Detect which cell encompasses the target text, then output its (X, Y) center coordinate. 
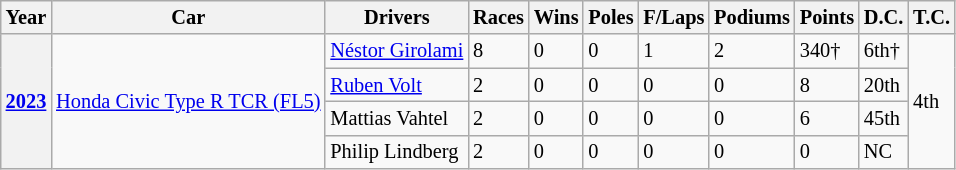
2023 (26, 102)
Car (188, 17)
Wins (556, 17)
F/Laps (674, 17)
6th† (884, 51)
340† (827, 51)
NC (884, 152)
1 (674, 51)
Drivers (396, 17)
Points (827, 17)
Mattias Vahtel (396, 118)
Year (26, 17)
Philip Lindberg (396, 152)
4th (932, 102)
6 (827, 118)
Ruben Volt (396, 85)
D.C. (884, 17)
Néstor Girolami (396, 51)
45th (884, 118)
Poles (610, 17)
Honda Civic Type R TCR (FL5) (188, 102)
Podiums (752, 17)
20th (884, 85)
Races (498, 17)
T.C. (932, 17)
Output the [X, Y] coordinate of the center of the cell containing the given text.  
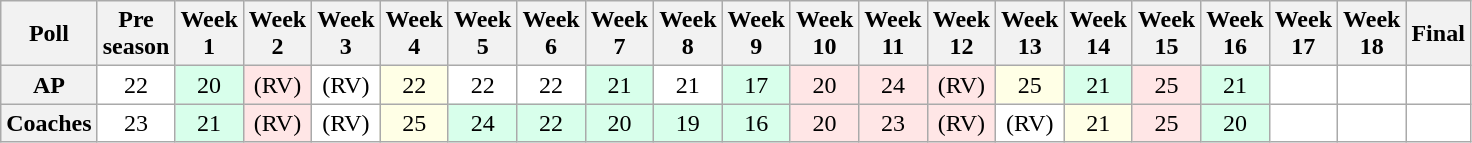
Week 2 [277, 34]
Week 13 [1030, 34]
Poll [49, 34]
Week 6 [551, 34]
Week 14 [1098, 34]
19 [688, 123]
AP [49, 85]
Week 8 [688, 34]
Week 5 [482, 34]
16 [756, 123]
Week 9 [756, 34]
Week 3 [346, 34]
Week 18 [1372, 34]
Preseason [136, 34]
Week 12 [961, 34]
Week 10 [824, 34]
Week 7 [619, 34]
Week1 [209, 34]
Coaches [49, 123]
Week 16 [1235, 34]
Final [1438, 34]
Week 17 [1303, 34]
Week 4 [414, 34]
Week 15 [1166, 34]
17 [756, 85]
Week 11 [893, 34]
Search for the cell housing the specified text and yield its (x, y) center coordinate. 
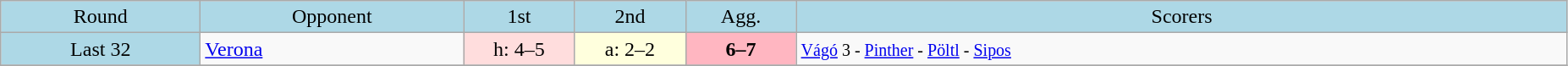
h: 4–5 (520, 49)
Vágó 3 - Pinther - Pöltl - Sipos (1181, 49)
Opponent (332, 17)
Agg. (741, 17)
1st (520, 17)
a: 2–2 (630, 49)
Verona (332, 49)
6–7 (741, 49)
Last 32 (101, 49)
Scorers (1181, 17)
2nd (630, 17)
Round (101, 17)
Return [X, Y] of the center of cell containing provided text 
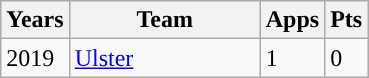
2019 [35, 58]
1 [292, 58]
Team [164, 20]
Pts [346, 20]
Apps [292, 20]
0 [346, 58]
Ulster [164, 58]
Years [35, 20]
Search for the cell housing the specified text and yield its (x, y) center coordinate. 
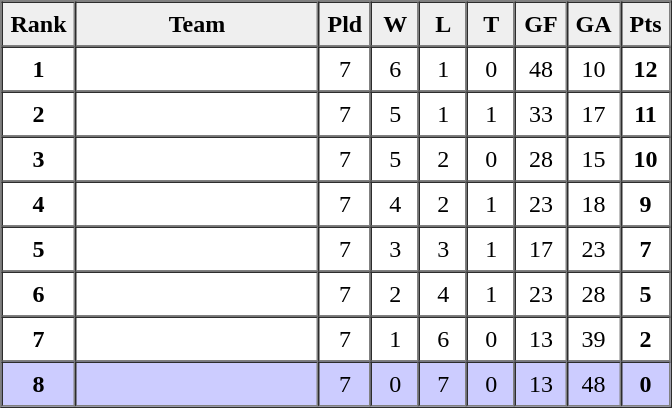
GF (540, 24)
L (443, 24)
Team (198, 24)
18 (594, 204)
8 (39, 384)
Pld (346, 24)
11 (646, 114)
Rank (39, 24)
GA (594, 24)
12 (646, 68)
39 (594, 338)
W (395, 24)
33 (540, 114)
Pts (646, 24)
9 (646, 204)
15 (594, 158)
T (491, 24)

● Goal
List every line in the items above that contains the word "cell", matching its case exactly.

● Output below
Detect which cell encompasses the target text, then output its (X, Y) center coordinate. 
Output the [X, Y] coordinate of the center of the cell containing the given text.  
Search for the cell housing the specified text and yield its (x, y) center coordinate. 
Return [X, Y] of the center of cell containing provided text 
Search for the cell housing the specified text and yield its (x, y) center coordinate. 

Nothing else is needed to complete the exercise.